== Segment start ==

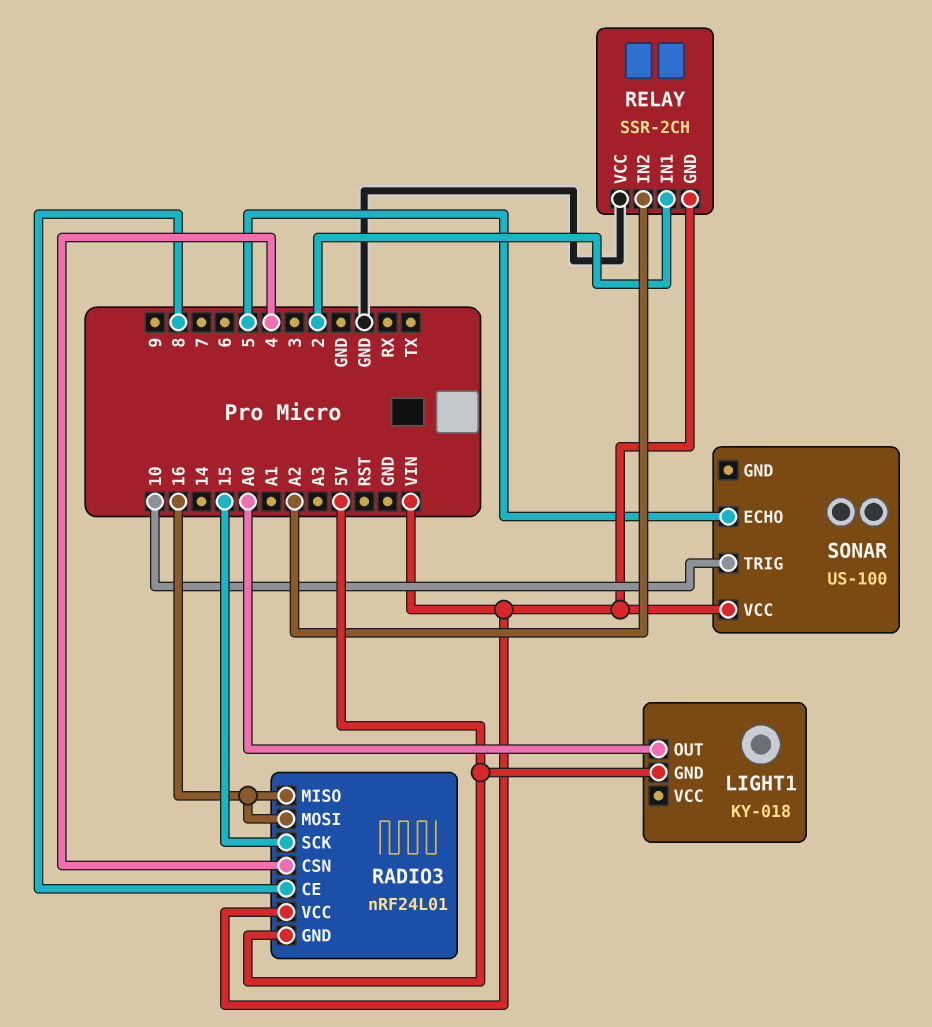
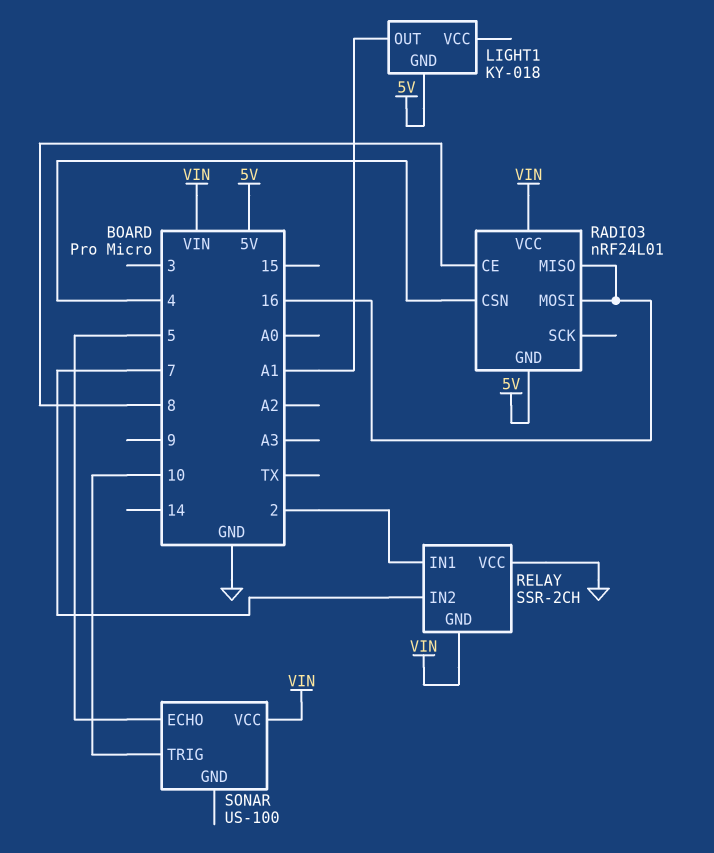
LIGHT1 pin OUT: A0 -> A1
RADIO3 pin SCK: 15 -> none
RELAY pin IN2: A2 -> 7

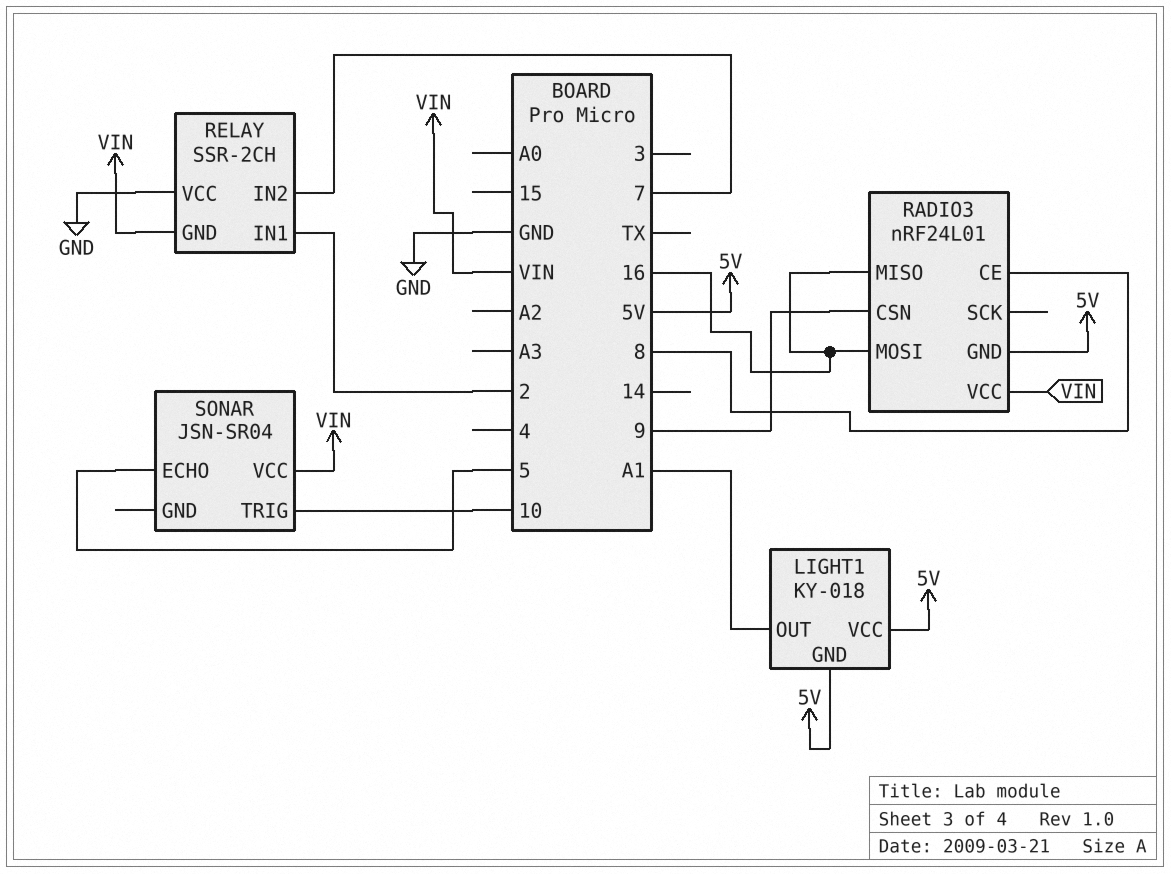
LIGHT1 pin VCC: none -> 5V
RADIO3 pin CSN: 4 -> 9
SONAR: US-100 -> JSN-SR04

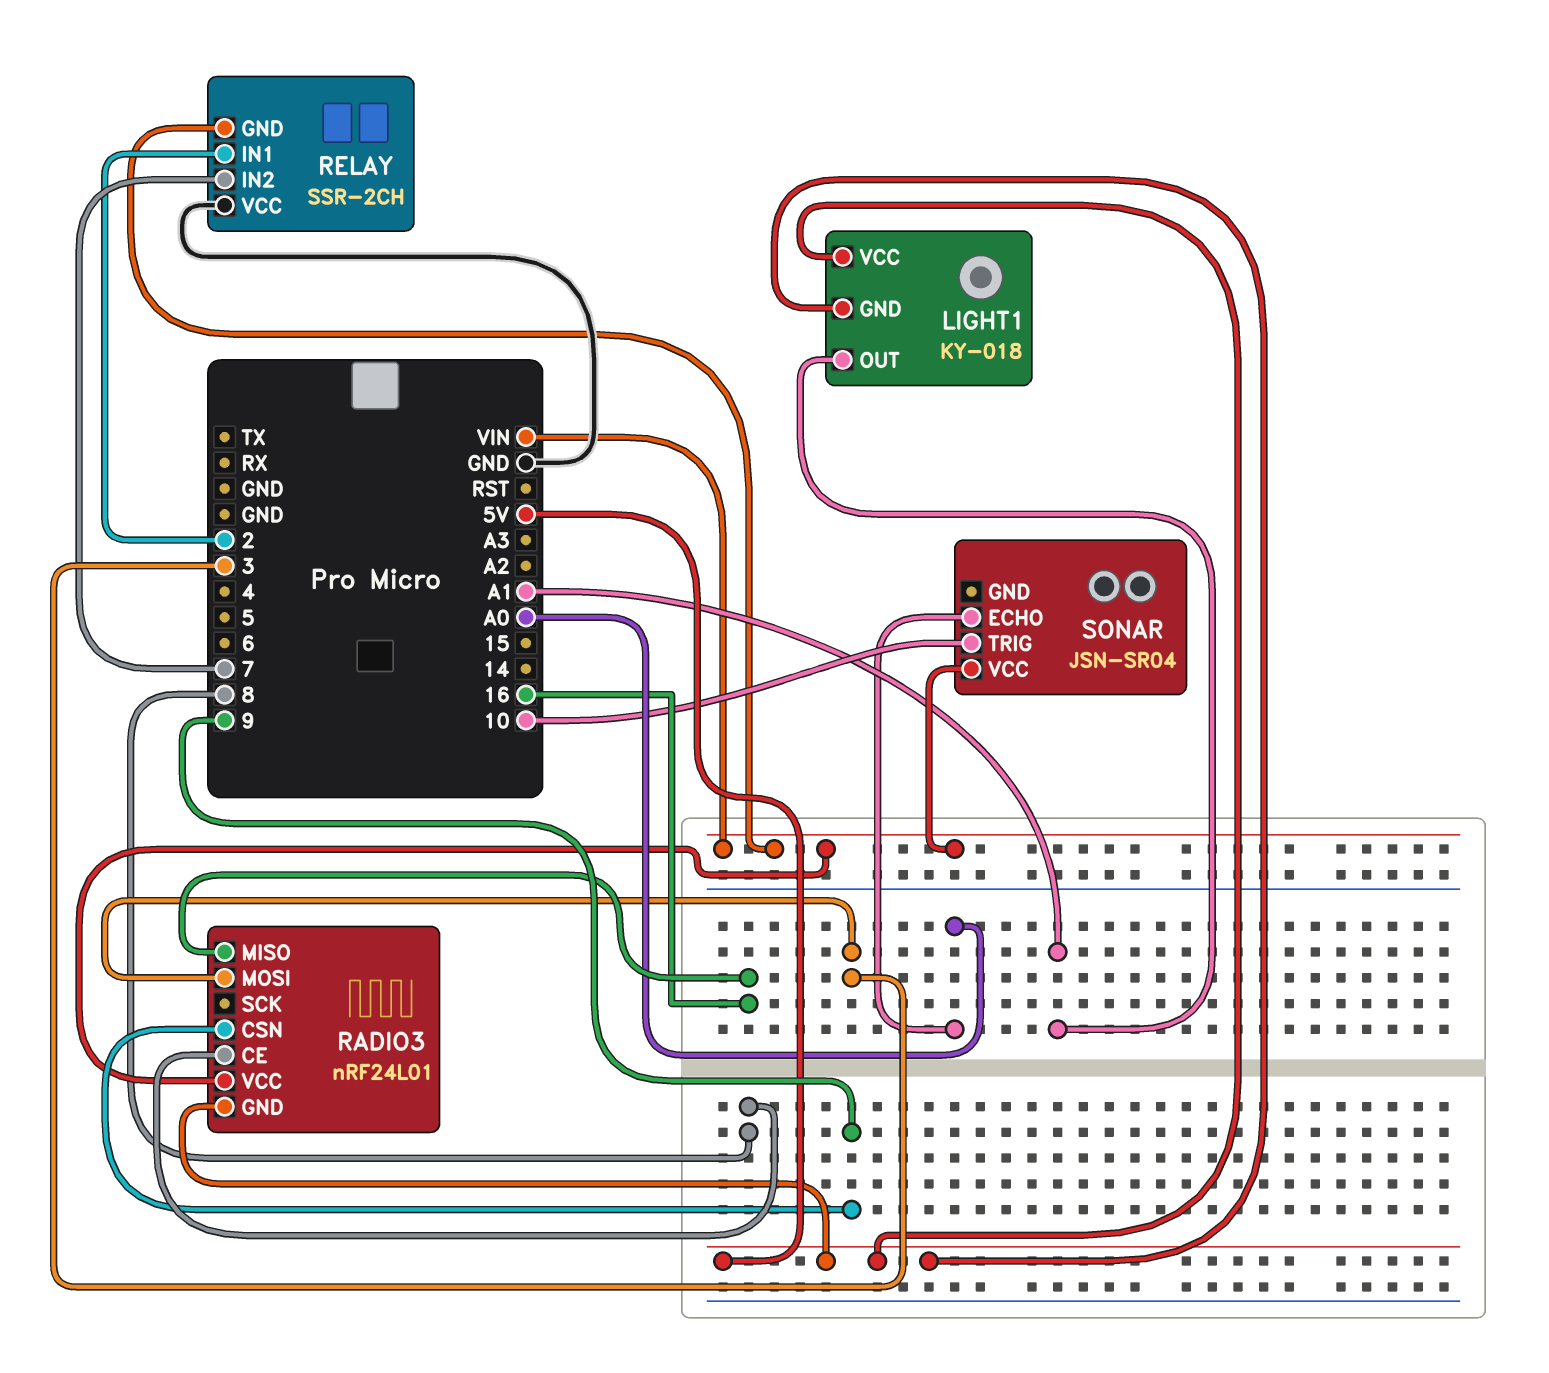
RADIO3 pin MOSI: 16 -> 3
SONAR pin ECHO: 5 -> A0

== Segment end ==

DESCRIPTION OF THE TASK:
Apart from the pictures, return every entry above exactly as given.

ANSWER TO THIS TASK:
LIGHT1 pin OUT: A0 -> A1
RADIO3 pin SCK: 15 -> none
RELAY pin IN2: A2 -> 7

LIGHT1 pin VCC: none -> 5V
RADIO3 pin CSN: 4 -> 9
SONAR: US-100 -> JSN-SR04

RADIO3 pin MOSI: 16 -> 3
SONAR pin ECHO: 5 -> A0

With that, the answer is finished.